## How to complete this task
Transcribe each line of the records below exactly, excluding any embedded images.

Image sets with object changes:
____
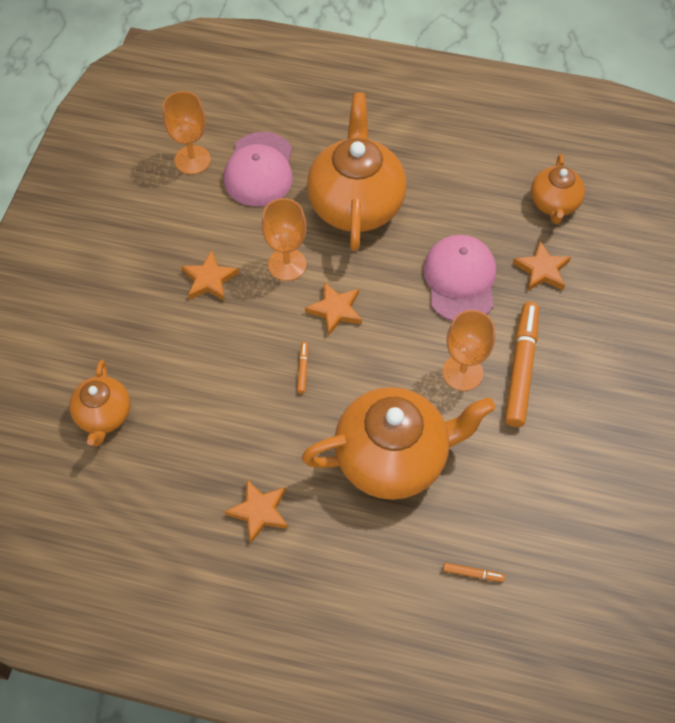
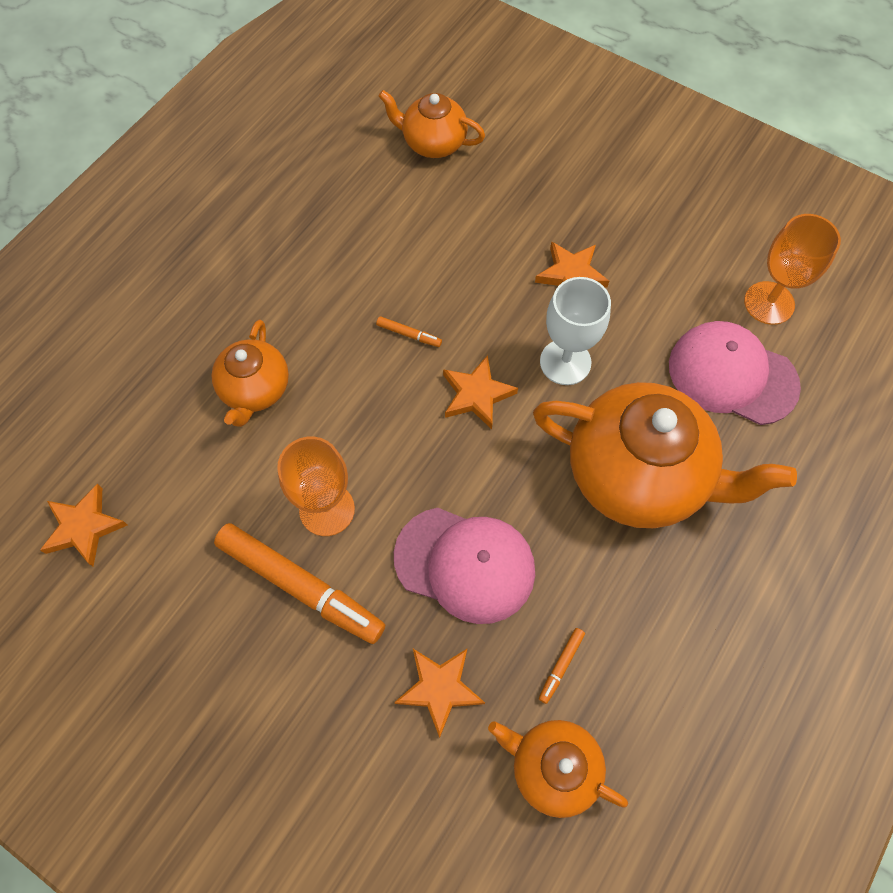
camera: 110 degrees right, 5 degrees up
orange star [225,480,288,543] -> orange star moved to [40,484,127,566]
orange goblet [262,198,307,281] -> white goblet [540,277,611,385]
orange teapot [302,387,495,500] -> orange teapot [211,320,289,427], size x0.54
orange marker [443,563,505,582] -> orange marker moved to [539,628,585,704]

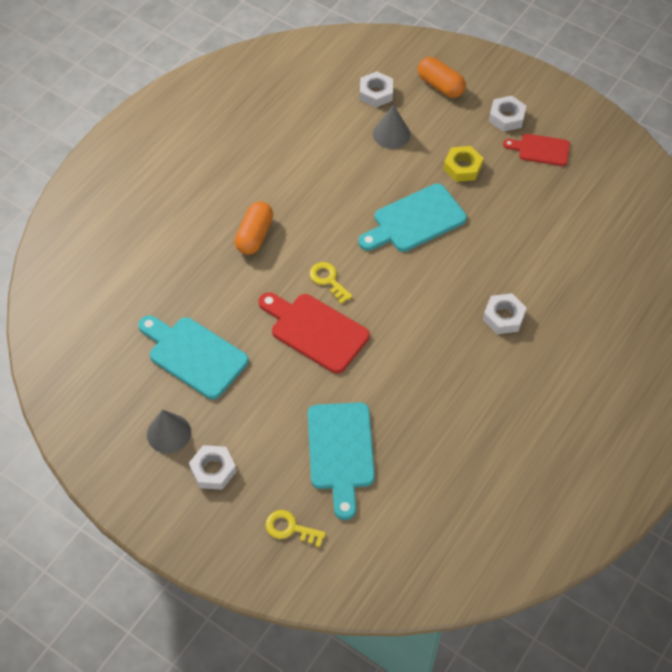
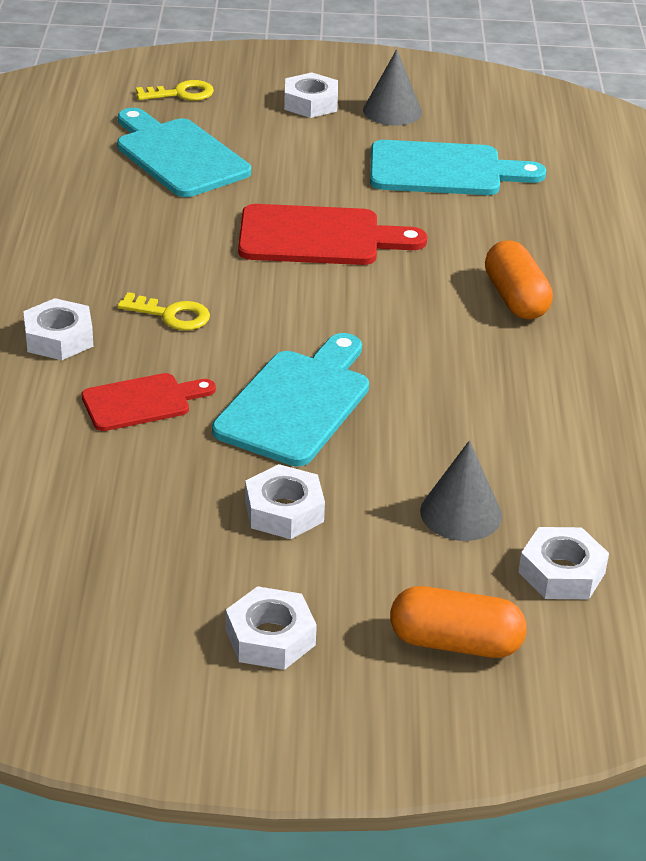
camera: 145 degrees right, 20 degrees down
yellow key [310,262,353,304] -> yellow key moved to [117,292,210,330]
yellow nut [443,146,484,182] -> white nut [245,464,325,539]
red cutting board [503,134,570,166] -> red cutting board moved to [81,373,216,431]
____
## Exercise output
camera: 110 degrees right, 5 degrees up
orange star [225,480,288,543] -> orange star moved to [40,484,127,566]
orange goblet [262,198,307,281] -> white goblet [540,277,611,385]
orange teapot [302,387,495,500] -> orange teapot [211,320,289,427], size x0.54
orange marker [443,563,505,582] -> orange marker moved to [539,628,585,704]

camera: 145 degrees right, 20 degrees down
yellow key [310,262,353,304] -> yellow key moved to [117,292,210,330]
yellow nut [443,146,484,182] -> white nut [245,464,325,539]
red cutting board [503,134,570,166] -> red cutting board moved to [81,373,216,431]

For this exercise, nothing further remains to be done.